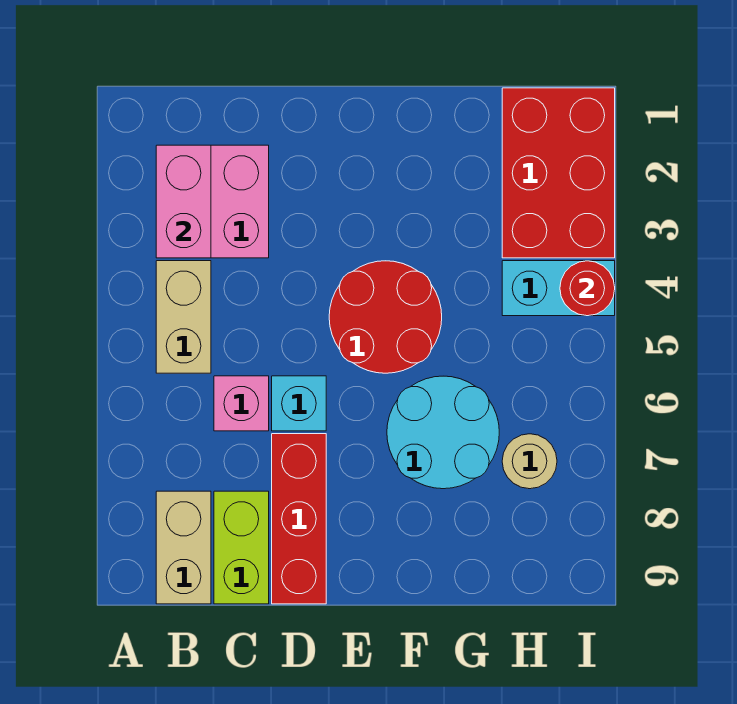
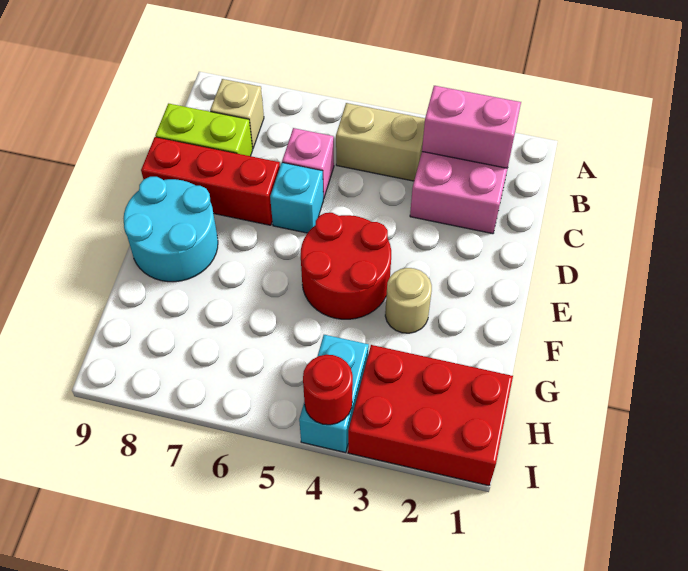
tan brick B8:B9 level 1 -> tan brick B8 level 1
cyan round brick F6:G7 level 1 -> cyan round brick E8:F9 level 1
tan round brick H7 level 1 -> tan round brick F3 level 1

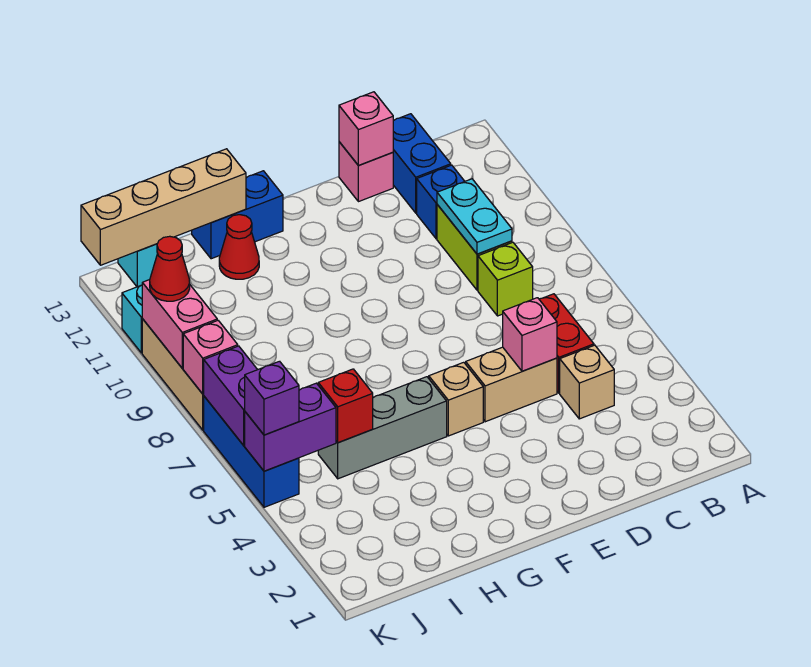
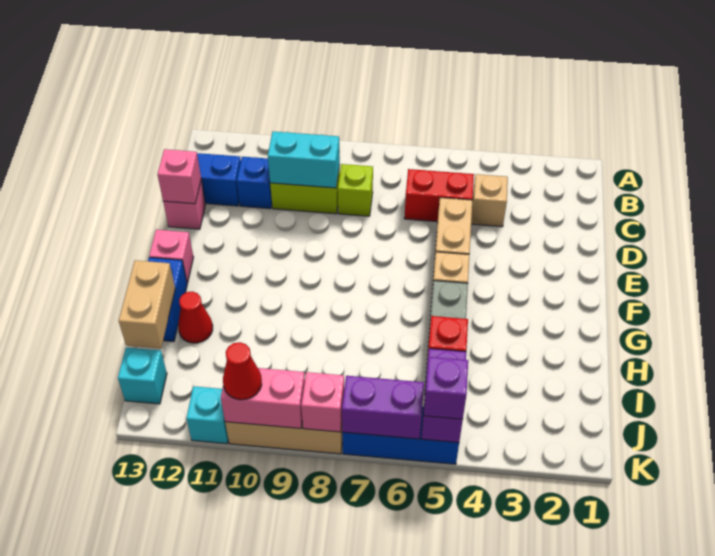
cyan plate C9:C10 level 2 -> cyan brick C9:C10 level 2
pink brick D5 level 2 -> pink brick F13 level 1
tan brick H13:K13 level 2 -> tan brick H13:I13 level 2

┄┄┄┄┄┄

> [PROBLEM DETAILS] The response should be the full material, repeated exactly, with images removed.

> [RESPONSE BELOW]
tan brick B8:B9 level 1 -> tan brick B8 level 1
cyan round brick F6:G7 level 1 -> cyan round brick E8:F9 level 1
tan round brick H7 level 1 -> tan round brick F3 level 1

cyan plate C9:C10 level 2 -> cyan brick C9:C10 level 2
pink brick D5 level 2 -> pink brick F13 level 1
tan brick H13:K13 level 2 -> tan brick H13:I13 level 2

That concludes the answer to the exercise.